• _Work required_: Your reply should reproduce each entry exactly and contain no pictures.

• _Records supplied_:
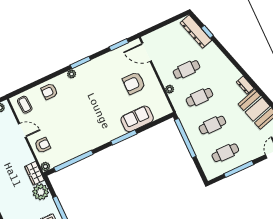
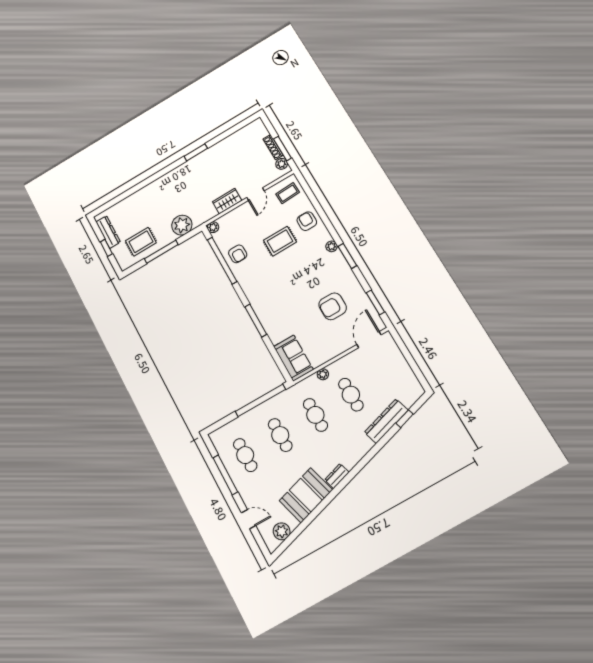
dresser: (196, 32) -> (386, 421), moved
armchair: (134, 83) -> (333, 306), moved, turned -90
rug: (63, 114) -> (280, 241), added
sofa: (137, 119) -> (293, 358), moved
armchair: (43, 145) -> (238, 254), moved
wardrobe: (34, 173) -> (227, 201), moved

• _Written solution_:
dresser: (196, 32) -> (386, 421), moved
armchair: (134, 83) -> (333, 306), moved, turned -90
rug: (63, 114) -> (280, 241), added
sofa: (137, 119) -> (293, 358), moved
armchair: (43, 145) -> (238, 254), moved
wardrobe: (34, 173) -> (227, 201), moved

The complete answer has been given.